Begin at the line containing "(523, 380) = (623, 317): grey lamp -> none" and reproduce every line through the end of the entries below. Nothing else should appear.

◆ Records for this exercise:
▼
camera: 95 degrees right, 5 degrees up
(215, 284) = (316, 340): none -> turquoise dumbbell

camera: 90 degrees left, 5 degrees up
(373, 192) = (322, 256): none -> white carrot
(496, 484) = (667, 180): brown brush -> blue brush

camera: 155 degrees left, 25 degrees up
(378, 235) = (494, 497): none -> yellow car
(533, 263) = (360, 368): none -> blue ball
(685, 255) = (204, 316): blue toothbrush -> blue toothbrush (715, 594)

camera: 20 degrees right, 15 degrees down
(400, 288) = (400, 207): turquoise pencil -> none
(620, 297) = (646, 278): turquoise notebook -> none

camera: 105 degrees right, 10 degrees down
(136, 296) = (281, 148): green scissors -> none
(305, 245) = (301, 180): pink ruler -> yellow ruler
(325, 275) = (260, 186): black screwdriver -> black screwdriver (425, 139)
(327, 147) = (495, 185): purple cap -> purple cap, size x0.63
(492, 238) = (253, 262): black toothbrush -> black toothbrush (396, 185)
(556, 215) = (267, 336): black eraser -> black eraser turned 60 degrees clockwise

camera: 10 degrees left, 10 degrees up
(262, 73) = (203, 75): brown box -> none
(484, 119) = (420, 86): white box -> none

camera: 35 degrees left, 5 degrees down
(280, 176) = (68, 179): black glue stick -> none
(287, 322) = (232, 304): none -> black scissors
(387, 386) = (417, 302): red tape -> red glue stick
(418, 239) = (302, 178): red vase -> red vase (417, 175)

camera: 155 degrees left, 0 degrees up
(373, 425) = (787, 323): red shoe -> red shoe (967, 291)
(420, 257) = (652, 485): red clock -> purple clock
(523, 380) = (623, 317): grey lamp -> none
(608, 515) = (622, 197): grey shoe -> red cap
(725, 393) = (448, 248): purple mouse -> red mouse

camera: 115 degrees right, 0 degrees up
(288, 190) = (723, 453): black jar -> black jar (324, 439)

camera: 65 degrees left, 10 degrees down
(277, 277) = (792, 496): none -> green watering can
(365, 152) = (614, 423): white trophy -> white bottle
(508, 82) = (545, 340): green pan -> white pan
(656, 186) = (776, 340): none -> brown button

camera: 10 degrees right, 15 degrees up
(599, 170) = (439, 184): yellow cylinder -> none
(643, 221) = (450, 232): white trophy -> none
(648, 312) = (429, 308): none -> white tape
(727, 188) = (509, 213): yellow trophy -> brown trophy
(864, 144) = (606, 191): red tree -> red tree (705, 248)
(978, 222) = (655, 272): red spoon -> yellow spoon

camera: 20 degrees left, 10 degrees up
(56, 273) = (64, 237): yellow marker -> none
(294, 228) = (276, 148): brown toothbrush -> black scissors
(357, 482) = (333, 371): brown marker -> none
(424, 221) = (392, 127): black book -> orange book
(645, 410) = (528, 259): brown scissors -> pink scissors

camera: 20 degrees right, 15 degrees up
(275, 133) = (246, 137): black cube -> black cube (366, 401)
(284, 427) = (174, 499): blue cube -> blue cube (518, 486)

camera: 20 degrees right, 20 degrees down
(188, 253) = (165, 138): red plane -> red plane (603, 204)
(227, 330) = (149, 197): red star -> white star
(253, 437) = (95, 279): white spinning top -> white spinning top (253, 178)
▲
◆ Result of the exercise:
(523, 380) = (623, 317): grey lamp -> none
(608, 515) = (622, 197): grey shoe -> red cap
(725, 393) = (448, 248): purple mouse -> red mouse

camera: 115 degrees right, 0 degrees up
(288, 190) = (723, 453): black jar -> black jar (324, 439)

camera: 65 degrees left, 10 degrees down
(277, 277) = (792, 496): none -> green watering can
(365, 152) = (614, 423): white trophy -> white bottle
(508, 82) = (545, 340): green pan -> white pan
(656, 186) = (776, 340): none -> brown button

camera: 10 degrees right, 15 degrees up
(599, 170) = (439, 184): yellow cylinder -> none
(643, 221) = (450, 232): white trophy -> none
(648, 312) = (429, 308): none -> white tape
(727, 188) = (509, 213): yellow trophy -> brown trophy
(864, 144) = (606, 191): red tree -> red tree (705, 248)
(978, 222) = (655, 272): red spoon -> yellow spoon

camera: 20 degrees left, 10 degrees up
(56, 273) = (64, 237): yellow marker -> none
(294, 228) = (276, 148): brown toothbrush -> black scissors
(357, 482) = (333, 371): brown marker -> none
(424, 221) = (392, 127): black book -> orange book
(645, 410) = (528, 259): brown scissors -> pink scissors

camera: 20 degrees right, 15 degrees up
(275, 133) = (246, 137): black cube -> black cube (366, 401)
(284, 427) = (174, 499): blue cube -> blue cube (518, 486)

camera: 20 degrees right, 20 degrees down
(188, 253) = (165, 138): red plane -> red plane (603, 204)
(227, 330) = (149, 197): red star -> white star
(253, 437) = (95, 279): white spinning top -> white spinning top (253, 178)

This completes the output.